[Scene difference descriptions]
▶
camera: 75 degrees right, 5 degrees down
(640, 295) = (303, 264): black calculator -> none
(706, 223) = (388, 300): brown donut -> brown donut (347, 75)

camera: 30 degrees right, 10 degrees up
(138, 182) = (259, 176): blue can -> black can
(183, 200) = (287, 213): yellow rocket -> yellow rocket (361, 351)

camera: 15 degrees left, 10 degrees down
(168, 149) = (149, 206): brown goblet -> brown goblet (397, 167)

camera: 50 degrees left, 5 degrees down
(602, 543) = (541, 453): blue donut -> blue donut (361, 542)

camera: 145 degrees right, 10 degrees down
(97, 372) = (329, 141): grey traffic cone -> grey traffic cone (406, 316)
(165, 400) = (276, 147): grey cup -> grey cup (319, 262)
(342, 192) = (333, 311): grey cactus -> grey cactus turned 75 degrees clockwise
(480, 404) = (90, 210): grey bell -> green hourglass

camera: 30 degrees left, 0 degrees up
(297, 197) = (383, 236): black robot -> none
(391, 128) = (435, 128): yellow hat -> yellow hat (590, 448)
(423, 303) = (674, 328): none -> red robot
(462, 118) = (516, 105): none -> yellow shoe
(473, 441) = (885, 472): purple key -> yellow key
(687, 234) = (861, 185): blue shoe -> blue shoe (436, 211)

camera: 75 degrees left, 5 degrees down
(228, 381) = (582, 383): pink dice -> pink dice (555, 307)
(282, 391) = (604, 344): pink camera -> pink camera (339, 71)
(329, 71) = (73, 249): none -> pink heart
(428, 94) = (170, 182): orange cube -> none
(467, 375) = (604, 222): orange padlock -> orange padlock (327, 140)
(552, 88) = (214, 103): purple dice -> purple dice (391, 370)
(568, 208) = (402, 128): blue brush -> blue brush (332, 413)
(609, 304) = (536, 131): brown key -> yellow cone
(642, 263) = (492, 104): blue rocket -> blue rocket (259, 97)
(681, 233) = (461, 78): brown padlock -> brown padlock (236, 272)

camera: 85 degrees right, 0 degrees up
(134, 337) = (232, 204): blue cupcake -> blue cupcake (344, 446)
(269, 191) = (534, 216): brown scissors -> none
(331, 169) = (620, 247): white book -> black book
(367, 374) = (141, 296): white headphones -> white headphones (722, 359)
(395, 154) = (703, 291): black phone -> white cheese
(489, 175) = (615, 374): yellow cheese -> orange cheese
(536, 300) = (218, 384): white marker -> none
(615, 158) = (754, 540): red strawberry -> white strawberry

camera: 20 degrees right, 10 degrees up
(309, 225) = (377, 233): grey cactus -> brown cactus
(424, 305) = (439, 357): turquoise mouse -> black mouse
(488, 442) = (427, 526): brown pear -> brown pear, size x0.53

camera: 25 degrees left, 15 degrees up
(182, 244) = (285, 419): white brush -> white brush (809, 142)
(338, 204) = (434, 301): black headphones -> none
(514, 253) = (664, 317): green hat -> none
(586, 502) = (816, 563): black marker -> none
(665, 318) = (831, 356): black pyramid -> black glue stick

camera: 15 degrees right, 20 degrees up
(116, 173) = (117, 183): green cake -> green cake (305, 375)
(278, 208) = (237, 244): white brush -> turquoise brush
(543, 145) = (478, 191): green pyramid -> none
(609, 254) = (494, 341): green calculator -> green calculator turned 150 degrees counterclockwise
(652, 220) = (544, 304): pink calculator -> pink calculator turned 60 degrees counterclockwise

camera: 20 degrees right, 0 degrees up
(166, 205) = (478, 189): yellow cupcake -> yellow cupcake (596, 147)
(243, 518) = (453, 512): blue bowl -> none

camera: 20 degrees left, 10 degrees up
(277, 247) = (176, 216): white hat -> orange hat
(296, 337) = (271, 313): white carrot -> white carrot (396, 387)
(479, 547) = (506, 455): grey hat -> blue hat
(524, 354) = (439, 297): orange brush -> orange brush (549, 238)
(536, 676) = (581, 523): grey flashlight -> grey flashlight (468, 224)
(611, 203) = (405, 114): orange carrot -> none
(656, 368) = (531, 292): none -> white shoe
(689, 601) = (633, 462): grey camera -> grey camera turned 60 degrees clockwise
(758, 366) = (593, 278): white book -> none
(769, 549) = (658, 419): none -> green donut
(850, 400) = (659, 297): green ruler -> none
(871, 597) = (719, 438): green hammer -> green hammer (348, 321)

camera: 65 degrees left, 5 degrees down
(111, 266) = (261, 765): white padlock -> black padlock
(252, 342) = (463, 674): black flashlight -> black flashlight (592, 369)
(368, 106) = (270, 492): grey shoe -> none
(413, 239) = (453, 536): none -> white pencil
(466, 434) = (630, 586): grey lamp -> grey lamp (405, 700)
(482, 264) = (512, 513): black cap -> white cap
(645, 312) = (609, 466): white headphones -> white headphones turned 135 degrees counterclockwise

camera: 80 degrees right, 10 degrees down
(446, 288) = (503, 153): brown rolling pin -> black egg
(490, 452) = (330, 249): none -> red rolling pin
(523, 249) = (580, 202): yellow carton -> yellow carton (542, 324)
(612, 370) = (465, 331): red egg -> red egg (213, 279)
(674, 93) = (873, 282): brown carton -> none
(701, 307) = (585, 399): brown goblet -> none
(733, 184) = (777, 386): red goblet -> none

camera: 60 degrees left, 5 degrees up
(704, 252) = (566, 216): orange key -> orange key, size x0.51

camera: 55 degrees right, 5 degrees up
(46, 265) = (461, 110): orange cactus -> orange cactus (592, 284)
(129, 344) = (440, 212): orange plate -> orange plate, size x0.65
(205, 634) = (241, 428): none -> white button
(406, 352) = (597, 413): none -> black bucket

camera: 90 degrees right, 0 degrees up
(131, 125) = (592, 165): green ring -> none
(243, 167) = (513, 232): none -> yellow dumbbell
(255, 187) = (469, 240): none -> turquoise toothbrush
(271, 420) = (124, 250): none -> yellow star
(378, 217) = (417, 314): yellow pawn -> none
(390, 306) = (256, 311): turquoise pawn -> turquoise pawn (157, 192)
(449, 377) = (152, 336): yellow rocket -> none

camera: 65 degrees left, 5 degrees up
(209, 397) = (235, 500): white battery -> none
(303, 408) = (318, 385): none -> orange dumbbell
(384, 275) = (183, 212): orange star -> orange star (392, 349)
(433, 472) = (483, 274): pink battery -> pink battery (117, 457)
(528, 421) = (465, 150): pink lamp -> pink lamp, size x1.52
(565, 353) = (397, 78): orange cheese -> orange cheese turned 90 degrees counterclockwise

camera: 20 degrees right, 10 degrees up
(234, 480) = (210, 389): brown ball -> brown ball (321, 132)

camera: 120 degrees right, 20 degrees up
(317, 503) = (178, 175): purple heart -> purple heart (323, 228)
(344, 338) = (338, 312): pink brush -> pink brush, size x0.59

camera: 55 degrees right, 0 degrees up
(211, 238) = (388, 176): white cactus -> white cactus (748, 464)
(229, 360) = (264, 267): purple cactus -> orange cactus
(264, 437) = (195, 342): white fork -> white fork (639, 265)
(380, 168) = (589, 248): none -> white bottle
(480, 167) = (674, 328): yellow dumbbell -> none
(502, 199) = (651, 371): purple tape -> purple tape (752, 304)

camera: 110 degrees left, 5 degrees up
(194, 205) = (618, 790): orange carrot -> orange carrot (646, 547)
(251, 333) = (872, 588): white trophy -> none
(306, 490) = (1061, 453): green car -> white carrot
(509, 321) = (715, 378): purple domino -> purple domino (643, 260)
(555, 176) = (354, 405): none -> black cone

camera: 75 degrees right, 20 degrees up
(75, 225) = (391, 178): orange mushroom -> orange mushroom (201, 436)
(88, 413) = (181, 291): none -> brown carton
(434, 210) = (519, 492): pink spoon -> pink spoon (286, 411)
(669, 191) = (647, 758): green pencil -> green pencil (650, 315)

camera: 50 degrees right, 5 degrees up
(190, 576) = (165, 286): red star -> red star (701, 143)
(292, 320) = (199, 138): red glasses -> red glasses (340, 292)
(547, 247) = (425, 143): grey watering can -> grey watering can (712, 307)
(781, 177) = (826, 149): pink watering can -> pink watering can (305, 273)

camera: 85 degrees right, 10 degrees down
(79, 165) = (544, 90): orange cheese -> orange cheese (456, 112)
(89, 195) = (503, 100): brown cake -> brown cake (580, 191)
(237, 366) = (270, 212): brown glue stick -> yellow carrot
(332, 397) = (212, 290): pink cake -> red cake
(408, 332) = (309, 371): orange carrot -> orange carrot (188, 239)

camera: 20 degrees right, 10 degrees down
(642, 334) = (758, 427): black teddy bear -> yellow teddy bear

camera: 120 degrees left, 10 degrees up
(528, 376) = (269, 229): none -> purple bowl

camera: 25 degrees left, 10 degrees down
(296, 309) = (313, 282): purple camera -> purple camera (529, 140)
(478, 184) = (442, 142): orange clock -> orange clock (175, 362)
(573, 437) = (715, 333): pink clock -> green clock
◀
| Work instruction |
Return only the part of the records above that opens with the line containing "(211, 238) = (388, 176): white" and closes with the line containing "(306, 490) = (1061, 453): green", ends included.

| Written reply |
(211, 238) = (388, 176): white cactus -> white cactus (748, 464)
(229, 360) = (264, 267): purple cactus -> orange cactus
(264, 437) = (195, 342): white fork -> white fork (639, 265)
(380, 168) = (589, 248): none -> white bottle
(480, 167) = (674, 328): yellow dumbbell -> none
(502, 199) = (651, 371): purple tape -> purple tape (752, 304)

camera: 110 degrees left, 5 degrees up
(194, 205) = (618, 790): orange carrot -> orange carrot (646, 547)
(251, 333) = (872, 588): white trophy -> none
(306, 490) = (1061, 453): green car -> white carrot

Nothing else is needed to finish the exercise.